Stored data below:

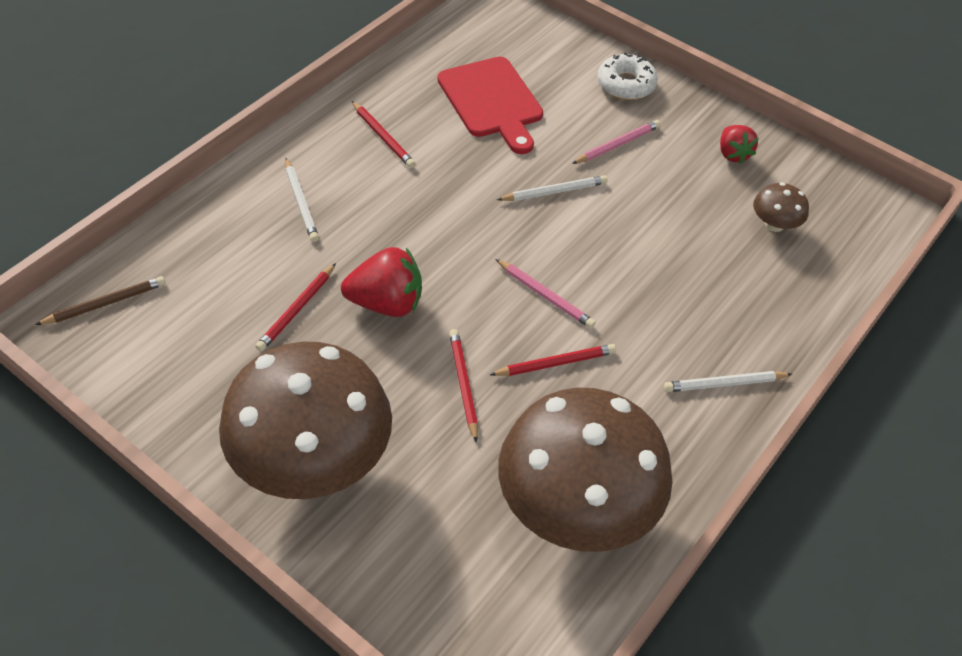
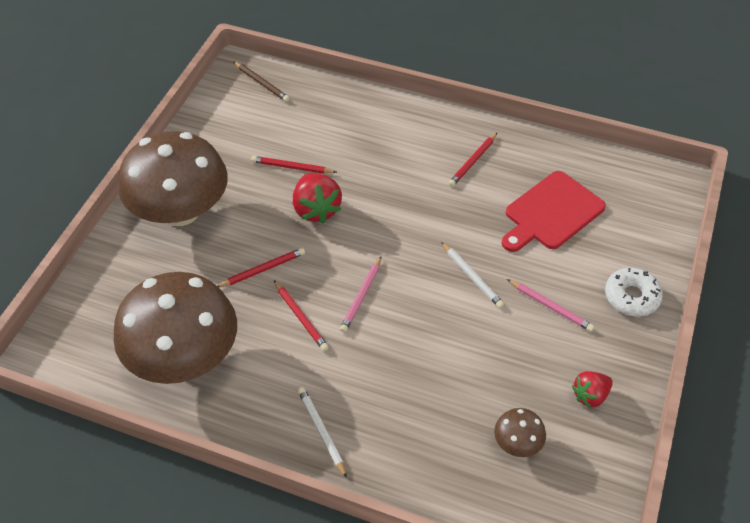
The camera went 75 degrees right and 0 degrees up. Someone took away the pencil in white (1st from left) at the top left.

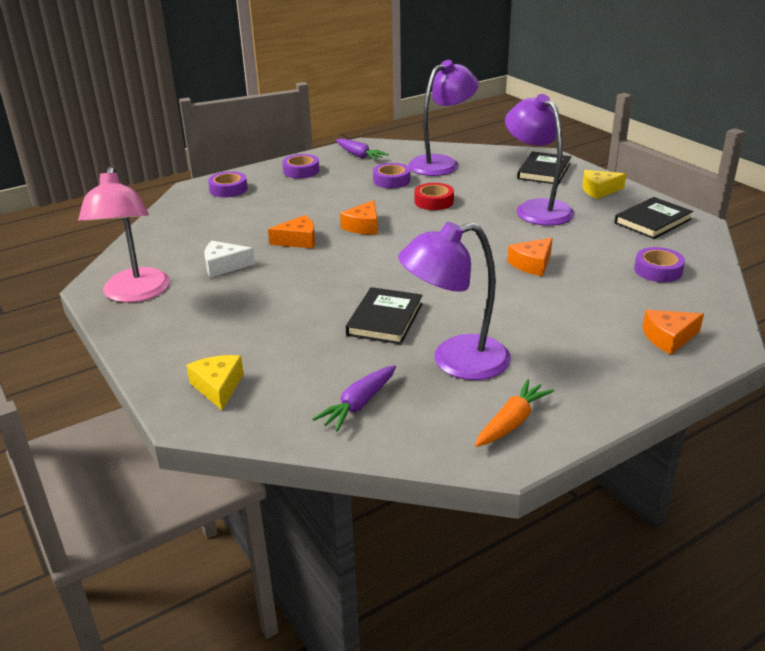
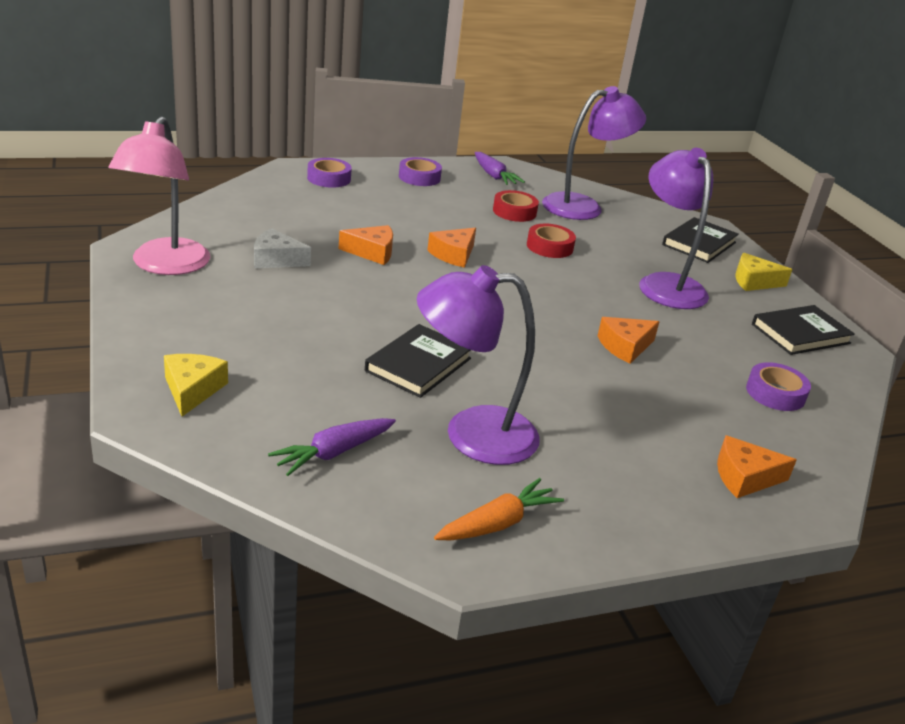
The camera went 10 degrees right and 0 degrees up. Someone repainted the tape in purple (3rd from left) at the top centre, which became the tape in red (1st from left) at the top centre.

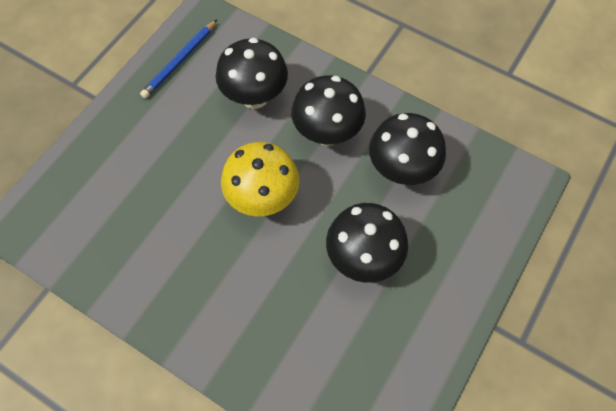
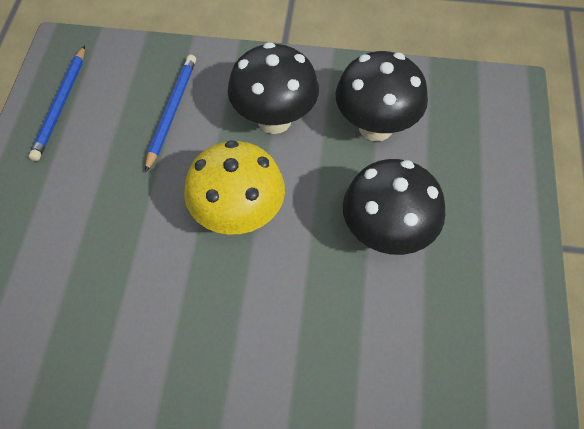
The camera went 25 degrees left and 5 degrees down. Someone swapped the fungus in black (1st from left) at the top centre for the pencil in cobalt (2nd from left) at the top left.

End of Stored data.

» **Aim of the task**
Output all the material above exactly once more, leaving every picture out.

» **Task output**
The camera went 75 degrees right and 0 degrees up. Someone took away the pencil in white (1st from left) at the top left.

The camera went 10 degrees right and 0 degrees up. Someone repainted the tape in purple (3rd from left) at the top centre, which became the tape in red (1st from left) at the top centre.

The camera went 25 degrees left and 5 degrees down. Someone swapped the fungus in black (1st from left) at the top centre for the pencil in cobalt (2nd from left) at the top left.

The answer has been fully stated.